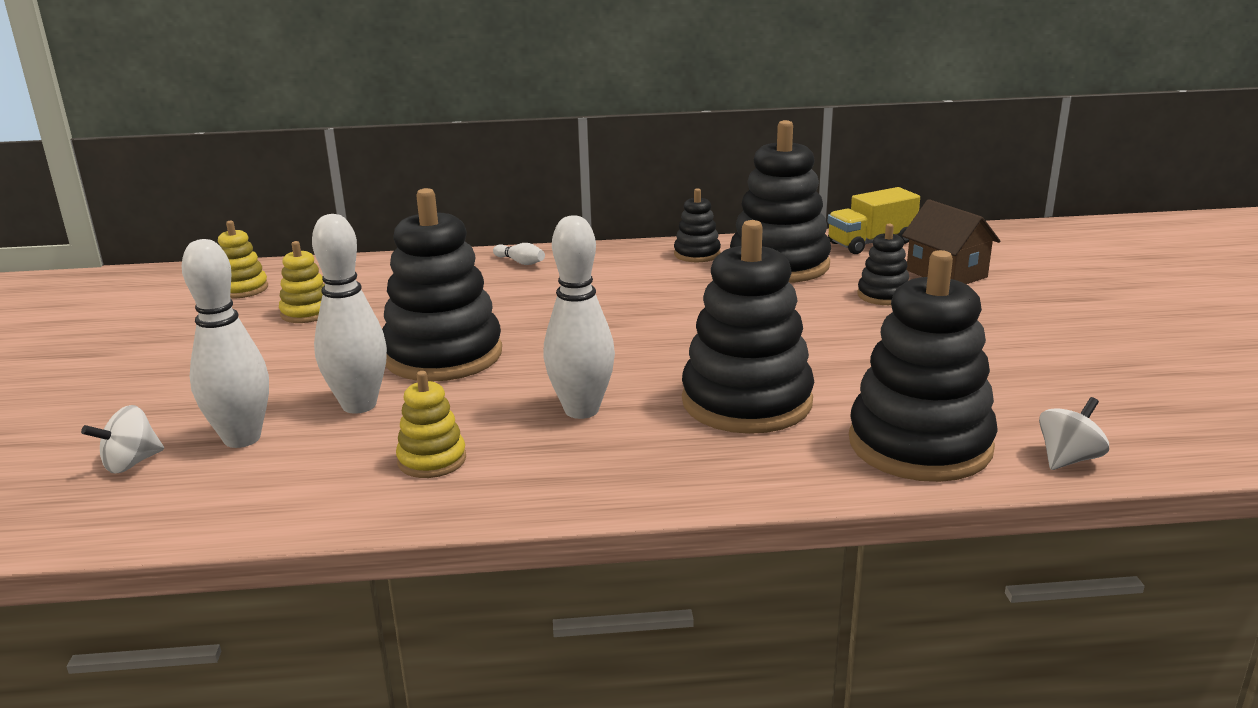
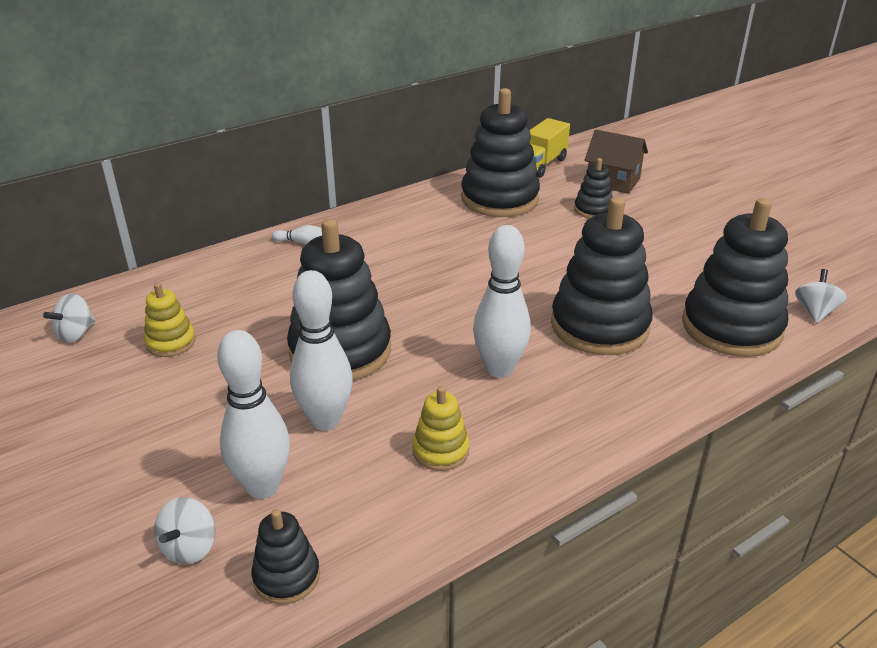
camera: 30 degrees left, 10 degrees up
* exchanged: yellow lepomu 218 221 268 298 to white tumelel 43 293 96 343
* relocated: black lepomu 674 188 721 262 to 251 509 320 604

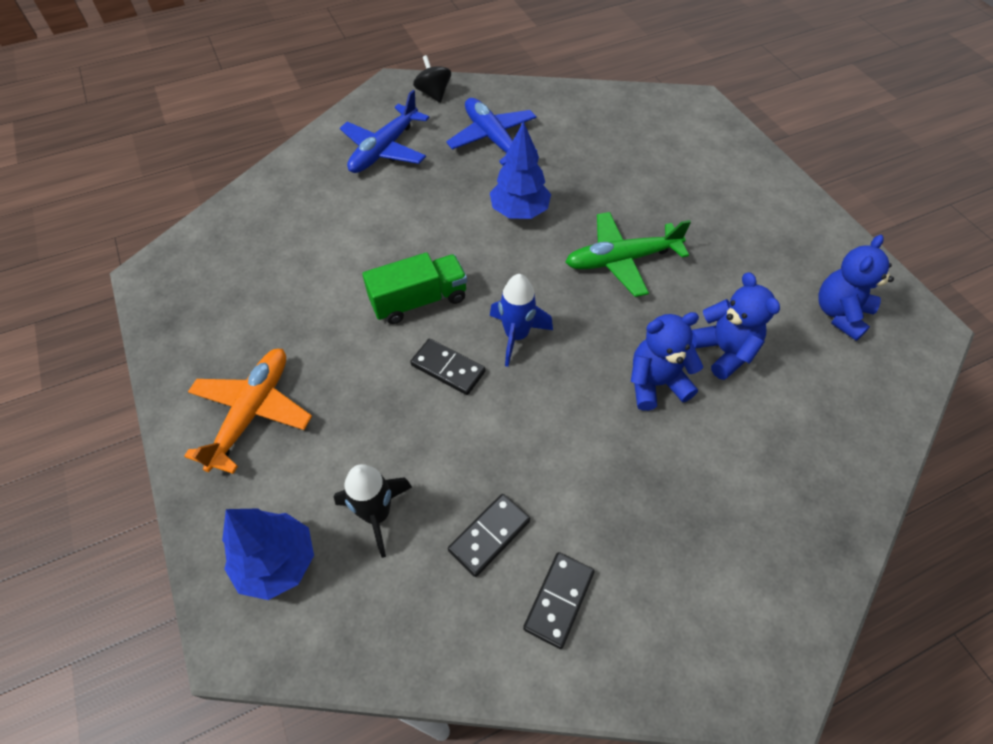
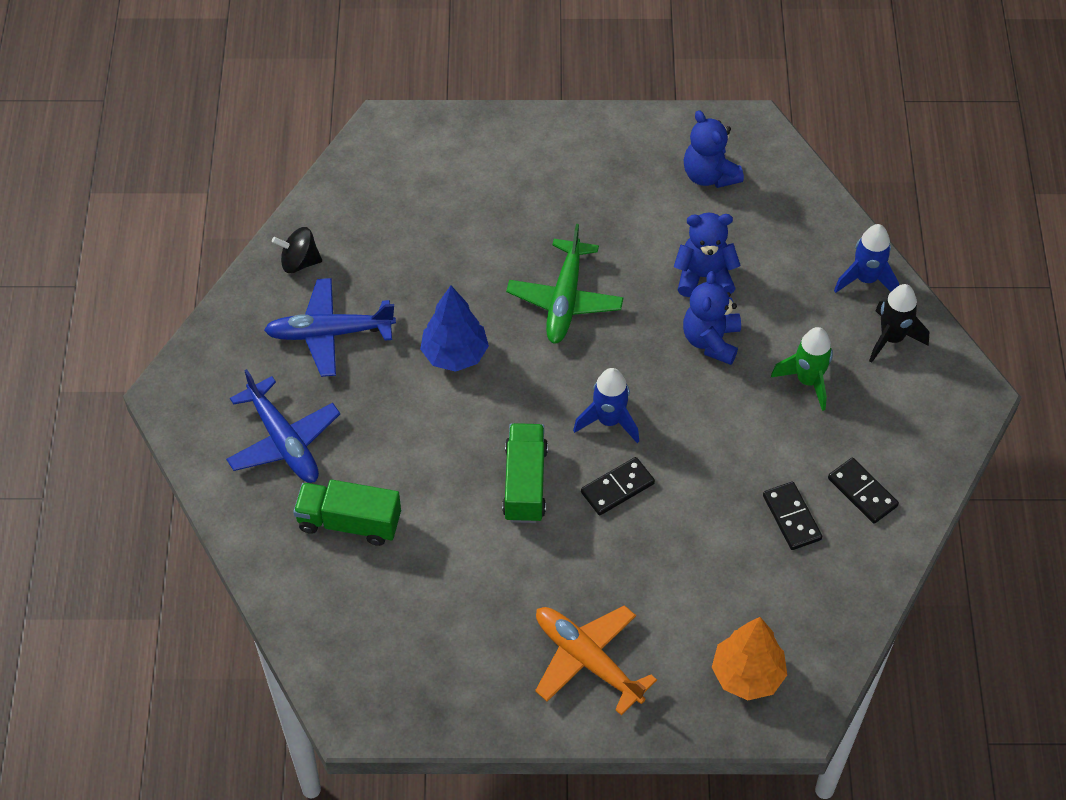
camera: 65 degrees left, 0 degrees up
* relocated: black tumelel 413 55 451 103 to 272 227 322 273
* appeared: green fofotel 293 480 401 546
* colour: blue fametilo 222 509 314 600 to orange fametilo 712 617 787 700
* appeared: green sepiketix 771 327 833 411
* appeared: blue sepiketix 834 224 899 293
* relocated: black sepiketix 334 464 412 558 to 869 284 929 363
::::::::::
WHAT THE TASK REQUIRES — Skip every picture and return the lines above from the top through the one that contains "43 293 96 343".

ANSWER TO THIS TASK —
camera: 30 degrees left, 10 degrees up
* exchanged: yellow lepomu 218 221 268 298 to white tumelel 43 293 96 343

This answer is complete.